■ **GIVEN ENTRIES**:
════════════════════

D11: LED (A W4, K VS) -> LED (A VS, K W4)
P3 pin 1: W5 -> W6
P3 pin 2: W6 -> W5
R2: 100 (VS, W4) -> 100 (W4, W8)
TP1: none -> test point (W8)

════════════════════

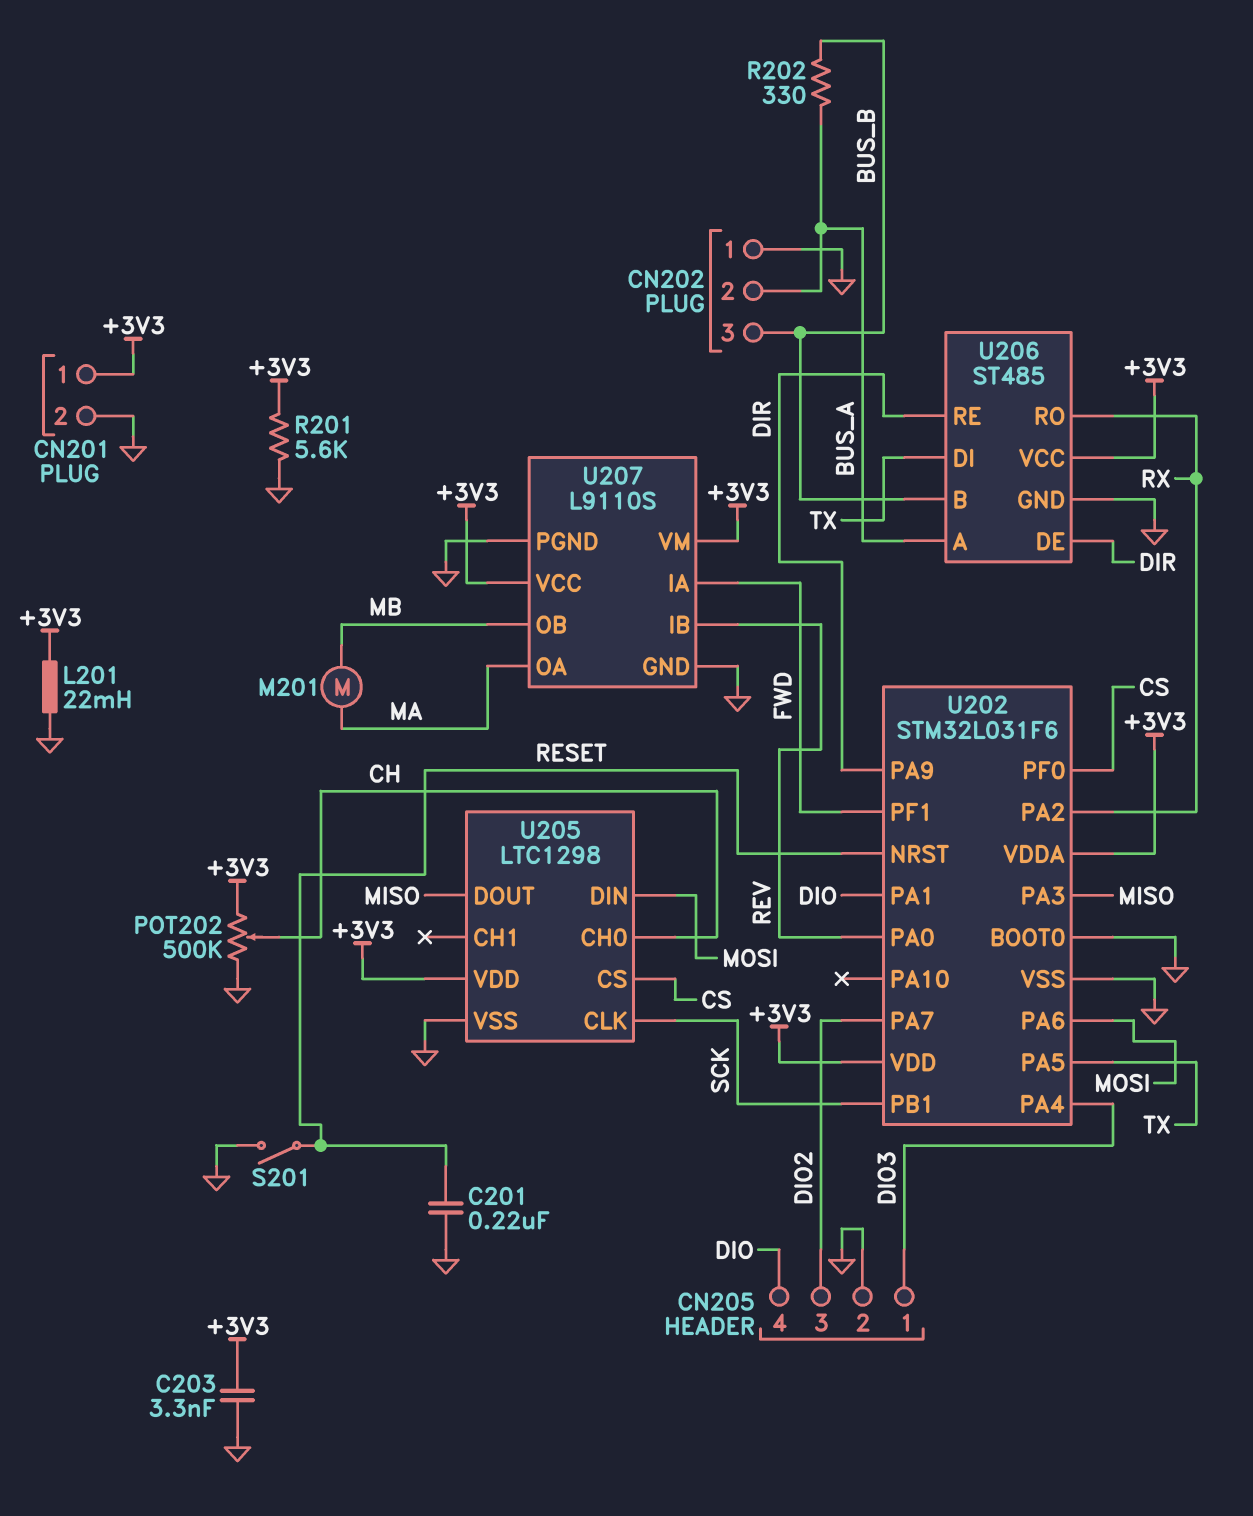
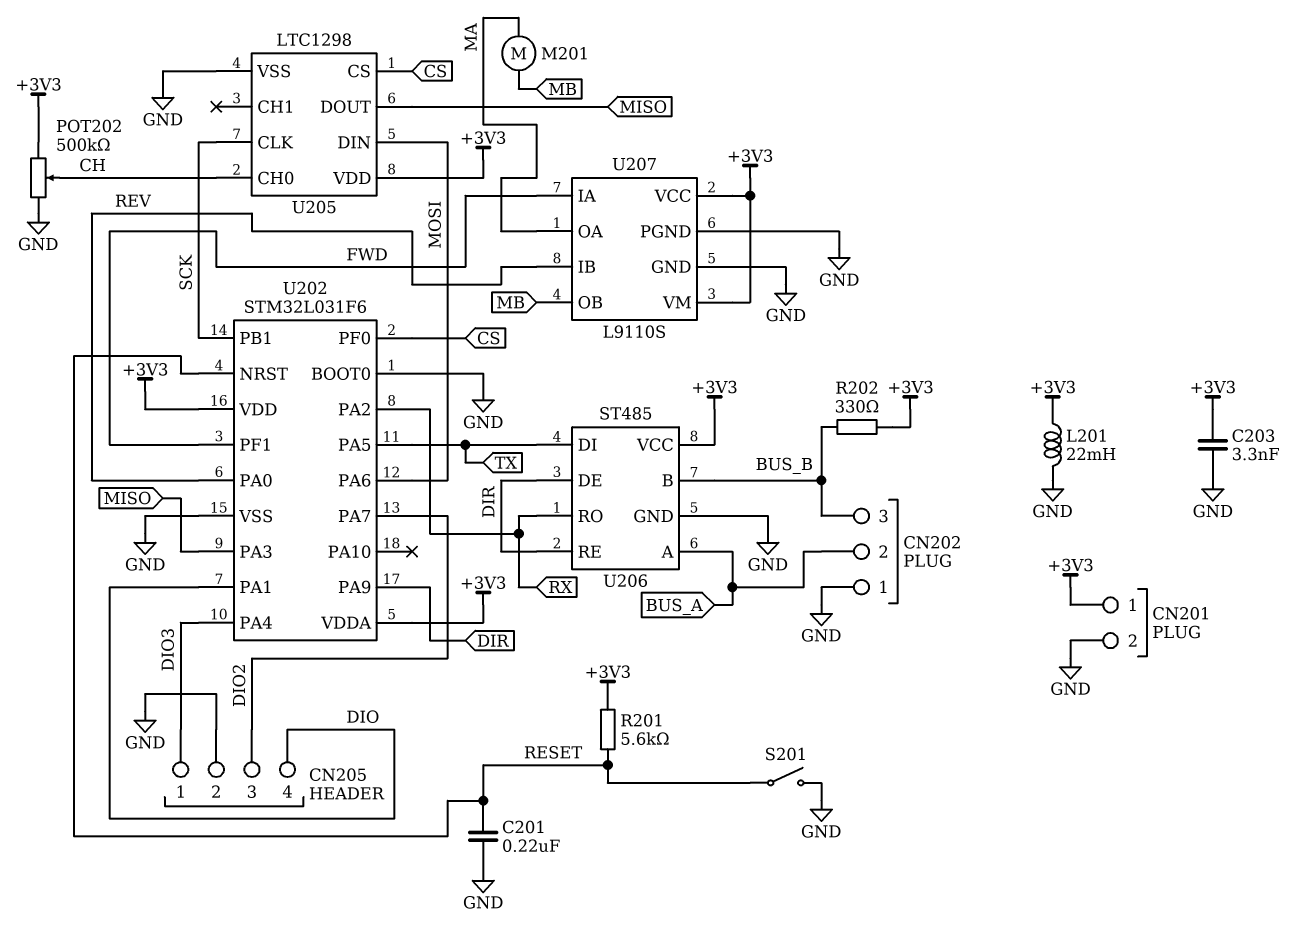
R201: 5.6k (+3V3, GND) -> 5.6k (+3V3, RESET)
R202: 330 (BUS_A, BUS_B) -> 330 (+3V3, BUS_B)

════════════════════

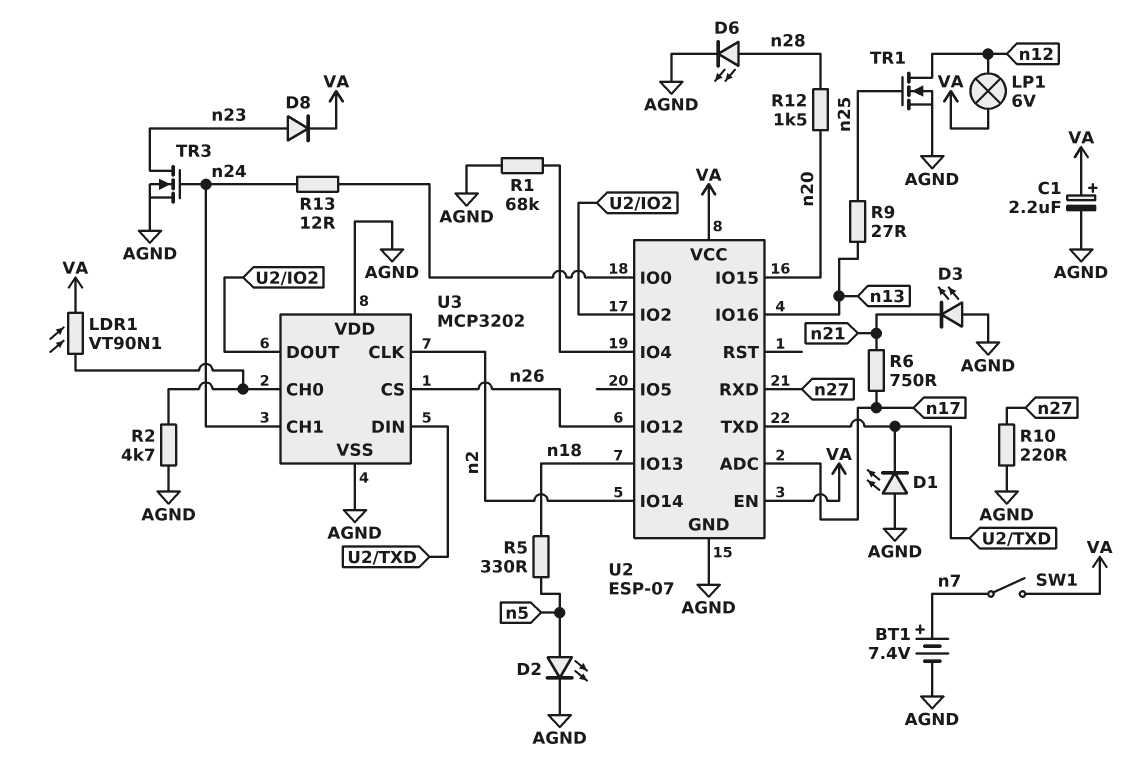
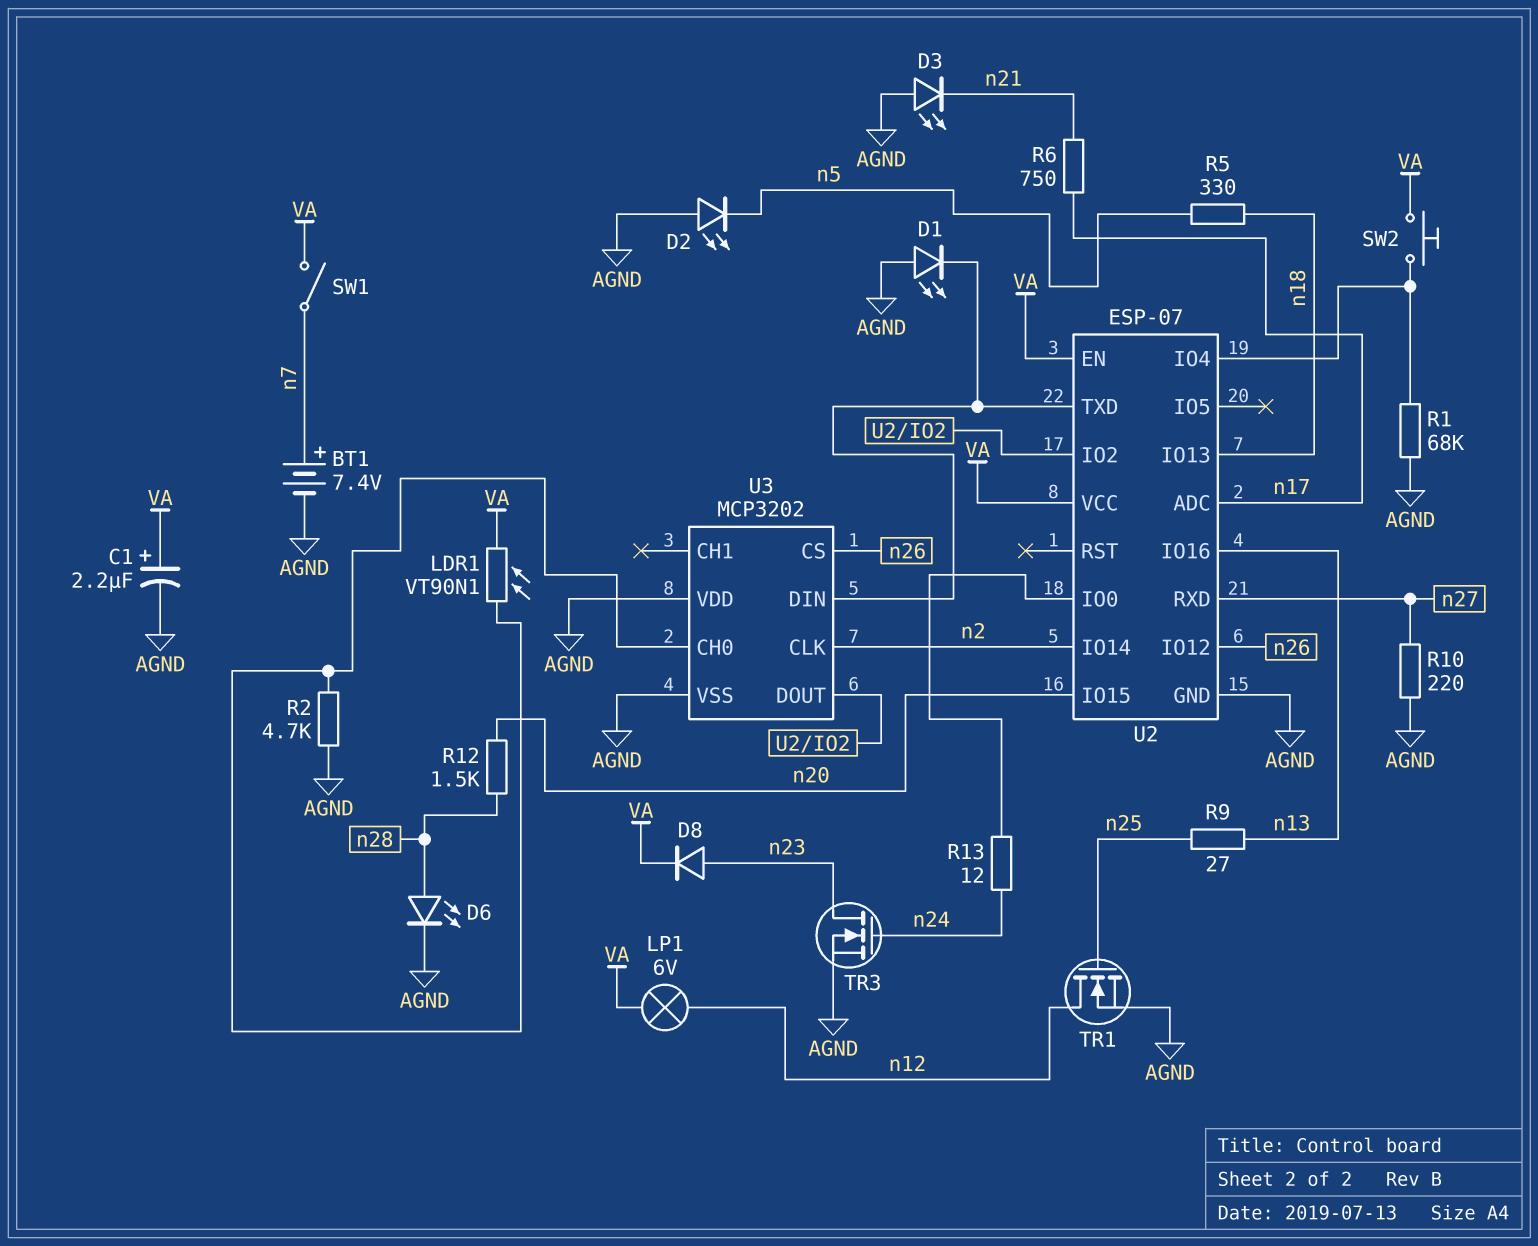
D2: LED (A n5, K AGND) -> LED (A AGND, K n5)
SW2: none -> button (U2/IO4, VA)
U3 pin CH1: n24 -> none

════════════════════

Where a line above contains the word "none", copy that line.

TP1: none -> test point (W8)
SW2: none -> button (U2/IO4, VA)
U3 pin CH1: n24 -> none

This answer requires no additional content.